> WORK REQUIRED:
Produce an exact copy of the lines from the line containing "was: banane/jaune (2nd from left)" through the last line of the entries below, and only those lines.

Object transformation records
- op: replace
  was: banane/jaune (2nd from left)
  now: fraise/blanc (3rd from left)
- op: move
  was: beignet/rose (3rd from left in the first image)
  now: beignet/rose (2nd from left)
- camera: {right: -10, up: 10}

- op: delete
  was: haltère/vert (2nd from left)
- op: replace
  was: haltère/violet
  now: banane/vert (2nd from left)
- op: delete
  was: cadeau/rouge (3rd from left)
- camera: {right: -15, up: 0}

> YOUR RESPONSE:
  was: banane/jaune (2nd from left)
  now: fraise/blanc (3rd from left)
- op: move
  was: beignet/rose (3rd from left in the first image)
  now: beignet/rose (2nd from left)
- camera: {right: -10, up: 10}

- op: delete
  was: haltère/vert (2nd from left)
- op: replace
  was: haltère/violet
  now: banane/vert (2nd from left)
- op: delete
  was: cadeau/rouge (3rd from left)
- camera: {right: -15, up: 0}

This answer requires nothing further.